Exercise aim » Copy out each line below containing "blue".

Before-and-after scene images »
···

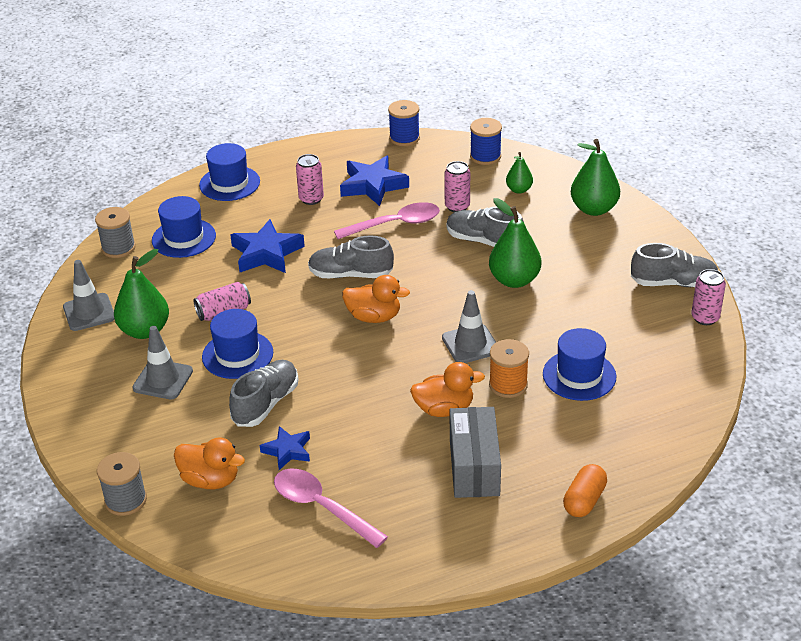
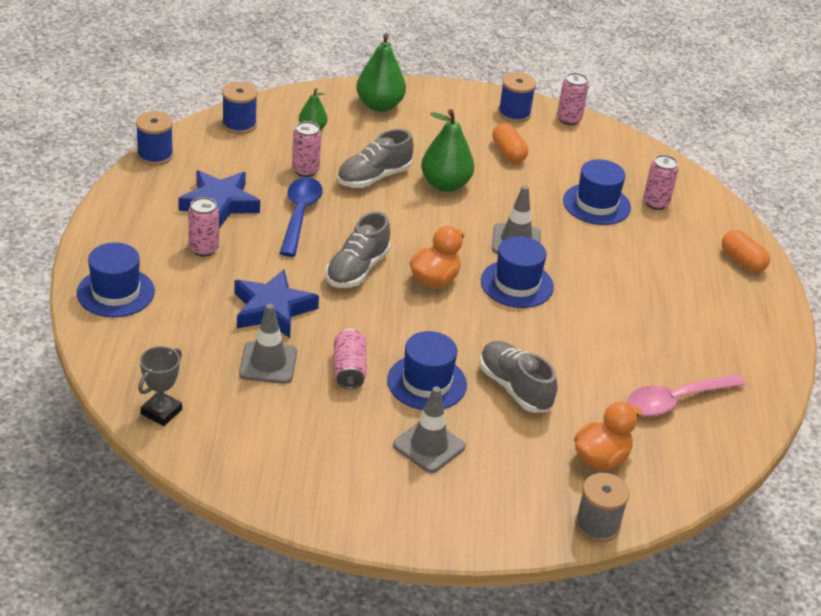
camera: 70 degrees left, 0 degrees up
grey traffic cone [63,260,115,331] -> grey traffic cone moved to [239,304,297,384]
grey spool [95,207,136,258] -> grey trophy [138,346,182,426]
green pear [114,249,169,339] -> none
blue hat [152,196,216,258] -> blue hat moved to [481,236,554,308]
blue star [260,426,310,470] -> none
pink spoon [334,202,440,239] -> blue spoon [280,177,323,257]
orange duck [410,362,485,417] -> none
grey box [450,407,501,498] -> none
orange spool [489,339,529,398] -> none
grey shoe [631,243,718,287] -> blue spool [498,72,536,123]
none -> orange capsule [492,123,528,163]
none -> pink can [643,155,678,210]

···

Task response »
blue hat [152,196,216,258] -> blue hat moved to [481,236,554,308]
blue star [260,426,310,470] -> none
pink spoon [334,202,440,239] -> blue spoon [280,177,323,257]
grey shoe [631,243,718,287] -> blue spool [498,72,536,123]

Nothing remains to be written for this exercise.